▶ _Exercise goal_: Starting at the first of the lines below and ending at the line containing "yellow cross: moved 2 px right, 1 px down", write those lines out again with "orange hexagon" changed to "brown hexagon" and nothing else altered.

▶ _Source material_:
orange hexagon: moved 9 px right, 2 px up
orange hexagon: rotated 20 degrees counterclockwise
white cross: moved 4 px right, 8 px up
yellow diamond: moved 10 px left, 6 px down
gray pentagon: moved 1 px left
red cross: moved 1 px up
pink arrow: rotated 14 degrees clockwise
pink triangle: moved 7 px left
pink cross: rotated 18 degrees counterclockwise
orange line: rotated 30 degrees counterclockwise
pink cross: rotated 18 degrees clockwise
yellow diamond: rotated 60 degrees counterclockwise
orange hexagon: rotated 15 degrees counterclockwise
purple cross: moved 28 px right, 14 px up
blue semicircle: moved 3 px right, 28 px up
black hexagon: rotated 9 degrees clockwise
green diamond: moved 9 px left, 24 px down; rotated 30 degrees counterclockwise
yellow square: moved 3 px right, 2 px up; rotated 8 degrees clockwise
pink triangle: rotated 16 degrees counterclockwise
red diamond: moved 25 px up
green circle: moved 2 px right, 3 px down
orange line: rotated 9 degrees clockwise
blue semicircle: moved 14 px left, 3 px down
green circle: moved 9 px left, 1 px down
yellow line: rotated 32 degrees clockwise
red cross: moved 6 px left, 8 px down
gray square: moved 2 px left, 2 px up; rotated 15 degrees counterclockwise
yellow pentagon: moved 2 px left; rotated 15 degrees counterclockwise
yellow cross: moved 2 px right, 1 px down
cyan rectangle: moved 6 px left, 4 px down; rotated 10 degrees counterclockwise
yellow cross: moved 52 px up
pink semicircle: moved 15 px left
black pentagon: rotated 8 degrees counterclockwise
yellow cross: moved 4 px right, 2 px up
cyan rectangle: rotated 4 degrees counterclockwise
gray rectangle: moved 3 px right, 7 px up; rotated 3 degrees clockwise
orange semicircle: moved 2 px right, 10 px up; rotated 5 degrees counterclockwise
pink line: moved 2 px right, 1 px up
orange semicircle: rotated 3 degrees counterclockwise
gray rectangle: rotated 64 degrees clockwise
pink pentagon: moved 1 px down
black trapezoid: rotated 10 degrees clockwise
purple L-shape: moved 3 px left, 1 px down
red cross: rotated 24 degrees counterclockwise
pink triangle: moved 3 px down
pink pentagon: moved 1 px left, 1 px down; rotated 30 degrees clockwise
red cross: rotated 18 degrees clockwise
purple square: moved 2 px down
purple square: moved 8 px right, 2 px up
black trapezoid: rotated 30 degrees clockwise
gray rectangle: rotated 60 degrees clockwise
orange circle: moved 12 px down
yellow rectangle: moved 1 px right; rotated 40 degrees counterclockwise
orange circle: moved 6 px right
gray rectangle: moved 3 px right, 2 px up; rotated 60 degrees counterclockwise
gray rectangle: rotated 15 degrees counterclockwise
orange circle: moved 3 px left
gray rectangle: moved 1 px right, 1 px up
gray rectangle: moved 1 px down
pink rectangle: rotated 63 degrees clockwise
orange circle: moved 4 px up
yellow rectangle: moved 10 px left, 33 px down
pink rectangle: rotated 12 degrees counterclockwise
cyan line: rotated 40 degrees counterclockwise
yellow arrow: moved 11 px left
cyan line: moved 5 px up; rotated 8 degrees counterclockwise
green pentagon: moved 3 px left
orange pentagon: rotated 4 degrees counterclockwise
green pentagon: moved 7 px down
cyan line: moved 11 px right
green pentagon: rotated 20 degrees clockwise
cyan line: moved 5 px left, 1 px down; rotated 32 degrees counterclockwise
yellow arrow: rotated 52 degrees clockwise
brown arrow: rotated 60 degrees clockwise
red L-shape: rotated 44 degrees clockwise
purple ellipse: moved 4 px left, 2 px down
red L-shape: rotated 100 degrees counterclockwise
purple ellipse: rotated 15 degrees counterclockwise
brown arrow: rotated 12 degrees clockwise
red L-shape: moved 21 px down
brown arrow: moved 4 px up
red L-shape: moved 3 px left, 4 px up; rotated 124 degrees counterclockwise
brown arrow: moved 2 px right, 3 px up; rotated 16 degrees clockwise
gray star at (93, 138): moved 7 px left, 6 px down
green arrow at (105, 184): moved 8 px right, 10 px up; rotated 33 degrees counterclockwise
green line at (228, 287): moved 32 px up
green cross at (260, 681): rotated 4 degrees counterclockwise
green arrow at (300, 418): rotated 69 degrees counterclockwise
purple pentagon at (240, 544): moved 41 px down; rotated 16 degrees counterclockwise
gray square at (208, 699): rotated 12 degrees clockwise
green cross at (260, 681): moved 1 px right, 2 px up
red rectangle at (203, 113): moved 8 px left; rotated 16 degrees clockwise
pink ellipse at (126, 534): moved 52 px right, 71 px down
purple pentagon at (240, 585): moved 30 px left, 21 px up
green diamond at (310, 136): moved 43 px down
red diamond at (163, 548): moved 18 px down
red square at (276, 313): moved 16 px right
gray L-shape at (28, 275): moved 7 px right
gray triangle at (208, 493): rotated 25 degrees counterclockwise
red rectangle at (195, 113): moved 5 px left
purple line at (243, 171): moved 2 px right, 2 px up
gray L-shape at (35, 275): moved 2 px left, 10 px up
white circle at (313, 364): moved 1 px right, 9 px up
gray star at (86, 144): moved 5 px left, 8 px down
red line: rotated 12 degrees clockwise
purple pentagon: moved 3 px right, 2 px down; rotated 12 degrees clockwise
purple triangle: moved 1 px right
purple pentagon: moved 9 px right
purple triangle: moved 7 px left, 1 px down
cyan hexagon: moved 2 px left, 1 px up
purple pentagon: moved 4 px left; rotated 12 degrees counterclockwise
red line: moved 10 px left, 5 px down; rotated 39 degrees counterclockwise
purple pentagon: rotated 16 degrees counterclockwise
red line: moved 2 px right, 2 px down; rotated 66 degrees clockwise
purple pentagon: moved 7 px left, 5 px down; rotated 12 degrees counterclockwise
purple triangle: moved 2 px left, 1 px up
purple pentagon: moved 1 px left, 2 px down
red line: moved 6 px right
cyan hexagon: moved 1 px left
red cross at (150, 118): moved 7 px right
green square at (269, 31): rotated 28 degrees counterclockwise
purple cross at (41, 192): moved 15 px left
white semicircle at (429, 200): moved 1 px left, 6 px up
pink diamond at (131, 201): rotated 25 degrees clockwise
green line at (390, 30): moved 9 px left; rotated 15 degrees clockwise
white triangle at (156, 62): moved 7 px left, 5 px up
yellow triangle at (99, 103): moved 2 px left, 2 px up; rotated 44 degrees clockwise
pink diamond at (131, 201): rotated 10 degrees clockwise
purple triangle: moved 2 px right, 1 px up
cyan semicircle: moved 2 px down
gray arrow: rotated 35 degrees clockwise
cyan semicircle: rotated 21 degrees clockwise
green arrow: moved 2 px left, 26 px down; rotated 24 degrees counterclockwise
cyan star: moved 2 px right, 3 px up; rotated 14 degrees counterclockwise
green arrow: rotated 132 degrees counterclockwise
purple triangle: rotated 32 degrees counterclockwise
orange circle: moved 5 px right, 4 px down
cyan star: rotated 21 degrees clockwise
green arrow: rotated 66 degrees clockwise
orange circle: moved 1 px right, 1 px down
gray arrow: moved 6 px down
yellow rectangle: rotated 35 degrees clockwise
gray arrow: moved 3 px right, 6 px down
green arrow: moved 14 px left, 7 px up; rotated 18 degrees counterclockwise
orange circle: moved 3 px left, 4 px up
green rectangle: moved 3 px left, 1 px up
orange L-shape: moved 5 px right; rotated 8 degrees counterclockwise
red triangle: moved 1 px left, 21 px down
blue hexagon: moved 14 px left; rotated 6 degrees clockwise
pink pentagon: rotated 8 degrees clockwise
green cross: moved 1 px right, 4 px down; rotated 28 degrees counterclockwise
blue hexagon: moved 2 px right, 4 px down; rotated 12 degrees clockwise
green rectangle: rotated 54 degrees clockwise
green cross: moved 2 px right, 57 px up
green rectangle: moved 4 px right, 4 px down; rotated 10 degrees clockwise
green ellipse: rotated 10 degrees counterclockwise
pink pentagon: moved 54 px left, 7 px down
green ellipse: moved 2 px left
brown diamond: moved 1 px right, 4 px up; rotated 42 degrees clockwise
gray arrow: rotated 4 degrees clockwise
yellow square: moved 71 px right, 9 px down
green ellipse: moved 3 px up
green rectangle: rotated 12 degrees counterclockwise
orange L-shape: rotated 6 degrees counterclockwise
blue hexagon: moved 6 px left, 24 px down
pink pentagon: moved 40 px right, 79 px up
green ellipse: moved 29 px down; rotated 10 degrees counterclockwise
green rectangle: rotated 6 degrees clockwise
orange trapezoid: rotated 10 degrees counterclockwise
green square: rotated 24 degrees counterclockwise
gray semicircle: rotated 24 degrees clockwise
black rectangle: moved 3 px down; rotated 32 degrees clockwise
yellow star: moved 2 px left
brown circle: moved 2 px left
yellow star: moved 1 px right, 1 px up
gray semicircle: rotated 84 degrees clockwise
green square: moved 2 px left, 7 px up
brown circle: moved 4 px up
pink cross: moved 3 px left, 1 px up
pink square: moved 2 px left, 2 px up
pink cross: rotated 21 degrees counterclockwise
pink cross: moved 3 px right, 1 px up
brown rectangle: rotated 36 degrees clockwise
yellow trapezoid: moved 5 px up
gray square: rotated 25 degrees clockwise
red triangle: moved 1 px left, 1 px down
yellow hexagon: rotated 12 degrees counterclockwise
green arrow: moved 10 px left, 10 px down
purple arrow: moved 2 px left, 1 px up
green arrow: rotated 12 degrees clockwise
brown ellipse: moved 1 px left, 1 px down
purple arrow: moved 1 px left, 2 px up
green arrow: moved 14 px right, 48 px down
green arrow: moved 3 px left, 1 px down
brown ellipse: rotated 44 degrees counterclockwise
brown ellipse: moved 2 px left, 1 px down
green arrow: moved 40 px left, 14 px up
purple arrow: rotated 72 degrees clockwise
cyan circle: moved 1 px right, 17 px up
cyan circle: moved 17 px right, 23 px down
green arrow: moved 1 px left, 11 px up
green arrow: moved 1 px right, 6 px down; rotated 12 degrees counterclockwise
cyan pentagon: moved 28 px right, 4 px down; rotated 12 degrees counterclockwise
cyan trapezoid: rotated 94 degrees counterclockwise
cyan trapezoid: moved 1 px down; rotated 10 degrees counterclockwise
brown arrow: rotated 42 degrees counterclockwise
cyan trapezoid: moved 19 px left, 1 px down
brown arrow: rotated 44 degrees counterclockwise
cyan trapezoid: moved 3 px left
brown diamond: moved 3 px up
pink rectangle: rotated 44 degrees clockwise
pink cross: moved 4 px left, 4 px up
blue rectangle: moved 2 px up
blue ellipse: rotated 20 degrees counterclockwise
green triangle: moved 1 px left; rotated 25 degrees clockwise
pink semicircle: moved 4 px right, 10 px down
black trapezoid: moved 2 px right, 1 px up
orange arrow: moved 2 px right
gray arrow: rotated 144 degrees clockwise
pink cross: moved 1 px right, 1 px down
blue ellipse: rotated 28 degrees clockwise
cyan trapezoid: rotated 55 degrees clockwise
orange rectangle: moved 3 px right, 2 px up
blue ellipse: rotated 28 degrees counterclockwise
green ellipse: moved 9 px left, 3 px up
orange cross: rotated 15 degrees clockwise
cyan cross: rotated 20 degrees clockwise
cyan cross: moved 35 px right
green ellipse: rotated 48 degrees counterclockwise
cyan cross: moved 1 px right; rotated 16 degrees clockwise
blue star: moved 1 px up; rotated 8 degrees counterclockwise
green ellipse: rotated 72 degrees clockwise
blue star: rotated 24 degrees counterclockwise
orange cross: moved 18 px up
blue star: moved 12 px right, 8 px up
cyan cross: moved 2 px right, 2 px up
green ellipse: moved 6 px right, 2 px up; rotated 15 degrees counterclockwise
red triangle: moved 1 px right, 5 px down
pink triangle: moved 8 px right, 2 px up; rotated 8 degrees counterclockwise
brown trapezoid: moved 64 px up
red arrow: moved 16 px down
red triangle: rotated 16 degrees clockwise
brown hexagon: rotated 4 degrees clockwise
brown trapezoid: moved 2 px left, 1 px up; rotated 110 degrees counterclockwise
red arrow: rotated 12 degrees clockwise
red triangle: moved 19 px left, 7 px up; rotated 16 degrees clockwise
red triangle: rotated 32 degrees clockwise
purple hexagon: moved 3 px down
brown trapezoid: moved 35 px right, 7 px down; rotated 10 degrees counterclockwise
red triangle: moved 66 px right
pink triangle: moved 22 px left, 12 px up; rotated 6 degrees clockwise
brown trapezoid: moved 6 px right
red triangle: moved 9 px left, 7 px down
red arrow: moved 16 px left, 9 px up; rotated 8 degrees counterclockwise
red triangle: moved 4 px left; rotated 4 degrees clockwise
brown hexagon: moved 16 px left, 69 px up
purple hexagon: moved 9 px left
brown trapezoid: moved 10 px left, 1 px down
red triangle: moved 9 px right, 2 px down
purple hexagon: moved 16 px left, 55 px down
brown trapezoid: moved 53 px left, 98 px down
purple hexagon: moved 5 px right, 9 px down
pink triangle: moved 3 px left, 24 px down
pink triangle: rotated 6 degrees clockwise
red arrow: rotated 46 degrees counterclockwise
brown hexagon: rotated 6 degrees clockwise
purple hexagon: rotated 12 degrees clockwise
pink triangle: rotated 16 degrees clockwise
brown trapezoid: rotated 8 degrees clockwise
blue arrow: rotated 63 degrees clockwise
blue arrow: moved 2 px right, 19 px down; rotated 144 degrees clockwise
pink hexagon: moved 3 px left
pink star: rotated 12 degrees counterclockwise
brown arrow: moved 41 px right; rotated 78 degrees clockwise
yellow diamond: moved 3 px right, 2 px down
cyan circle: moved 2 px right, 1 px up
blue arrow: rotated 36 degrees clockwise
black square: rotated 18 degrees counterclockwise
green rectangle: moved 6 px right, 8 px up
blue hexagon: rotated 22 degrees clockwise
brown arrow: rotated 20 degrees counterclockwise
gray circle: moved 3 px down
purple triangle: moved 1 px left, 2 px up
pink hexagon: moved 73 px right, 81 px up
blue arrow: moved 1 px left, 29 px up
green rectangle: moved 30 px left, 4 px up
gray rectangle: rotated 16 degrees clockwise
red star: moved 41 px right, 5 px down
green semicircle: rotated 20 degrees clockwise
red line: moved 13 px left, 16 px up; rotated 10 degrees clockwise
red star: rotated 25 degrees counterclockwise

▶ _Finished exercise_:
brown hexagon: moved 9 px right, 2 px up
brown hexagon: rotated 20 degrees counterclockwise
white cross: moved 4 px right, 8 px up
yellow diamond: moved 10 px left, 6 px down
gray pentagon: moved 1 px left
red cross: moved 1 px up
pink arrow: rotated 14 degrees clockwise
pink triangle: moved 7 px left
pink cross: rotated 18 degrees counterclockwise
orange line: rotated 30 degrees counterclockwise
pink cross: rotated 18 degrees clockwise
yellow diamond: rotated 60 degrees counterclockwise
brown hexagon: rotated 15 degrees counterclockwise
purple cross: moved 28 px right, 14 px up
blue semicircle: moved 3 px right, 28 px up
black hexagon: rotated 9 degrees clockwise
green diamond: moved 9 px left, 24 px down; rotated 30 degrees counterclockwise
yellow square: moved 3 px right, 2 px up; rotated 8 degrees clockwise
pink triangle: rotated 16 degrees counterclockwise
red diamond: moved 25 px up
green circle: moved 2 px right, 3 px down
orange line: rotated 9 degrees clockwise
blue semicircle: moved 14 px left, 3 px down
green circle: moved 9 px left, 1 px down
yellow line: rotated 32 degrees clockwise
red cross: moved 6 px left, 8 px down
gray square: moved 2 px left, 2 px up; rotated 15 degrees counterclockwise
yellow pentagon: moved 2 px left; rotated 15 degrees counterclockwise
yellow cross: moved 2 px right, 1 px down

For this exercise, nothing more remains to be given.